_TASK PROMPT_. Scan the entries below. Report each line where the string "gray" occurs.

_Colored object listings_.

▼▼▼

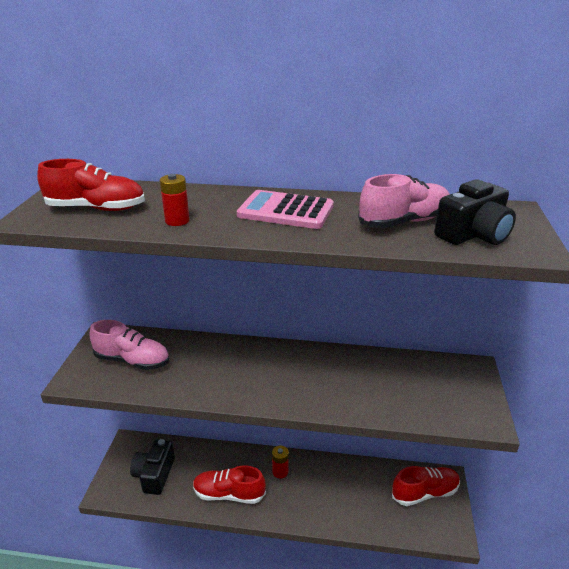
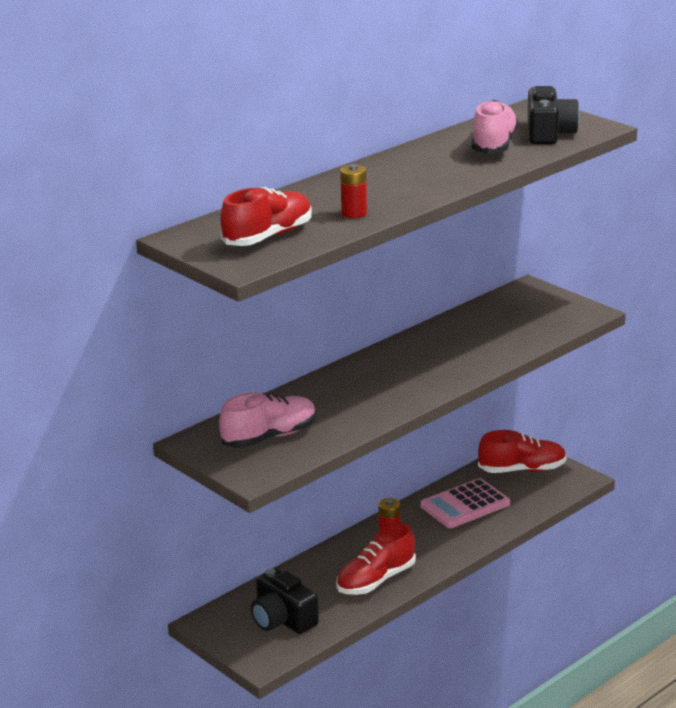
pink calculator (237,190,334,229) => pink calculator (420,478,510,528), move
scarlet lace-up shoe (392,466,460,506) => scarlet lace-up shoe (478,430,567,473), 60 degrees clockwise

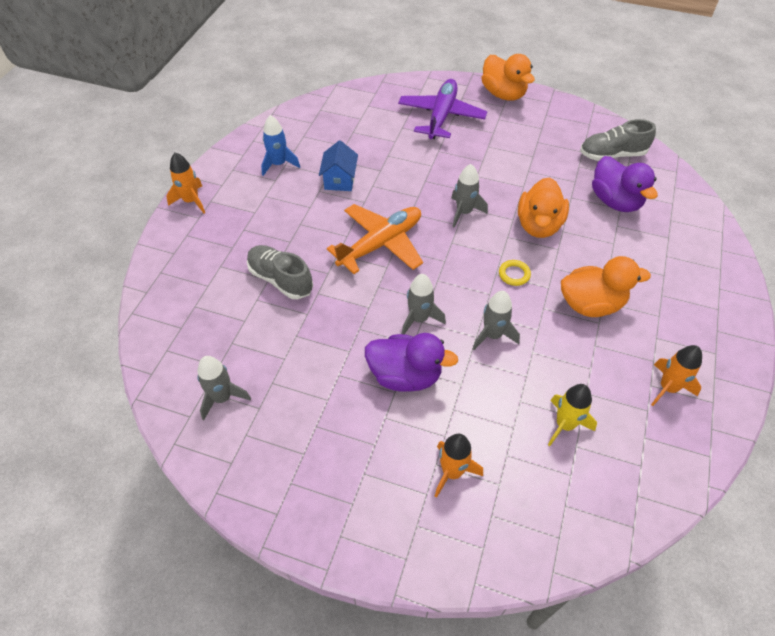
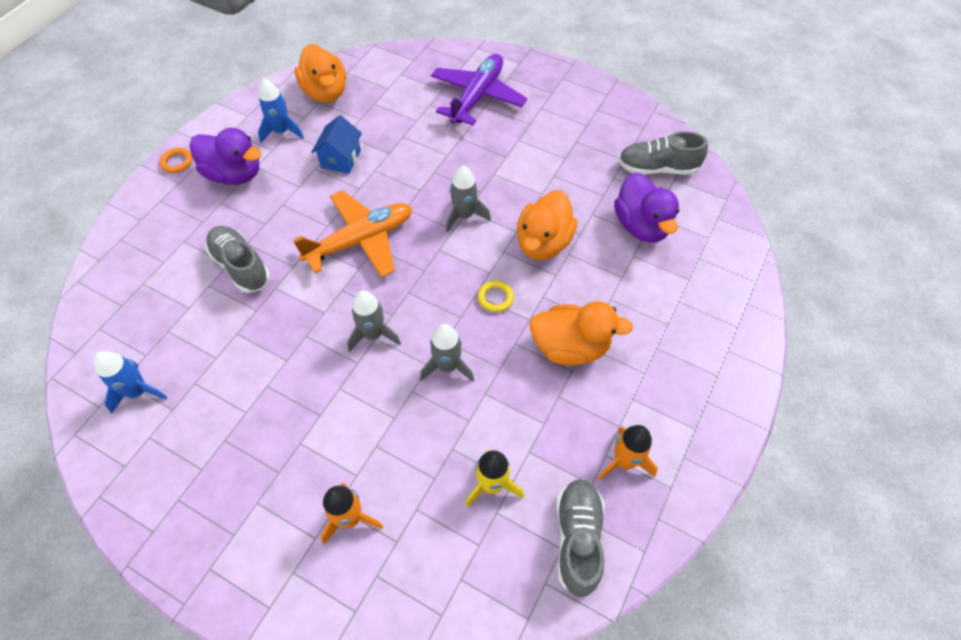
orange rocket (166,152,205,213) => orange hoop (160,148,192,173)
gray rocket (197,356,251,420) => cobalt rocket (94,351,167,414)
violet duck (365,333,458,392) => violet duck (190,128,261,185), move
orange duck (481,54,535,101) => orange duck (295,44,346,103), move
nothing => gray lace-up shoe (556,479,604,597)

▲▲▲

_RESPONSE TO THIS TASK_.
gray rocket (197,356,251,420) => cobalt rocket (94,351,167,414)
nothing => gray lace-up shoe (556,479,604,597)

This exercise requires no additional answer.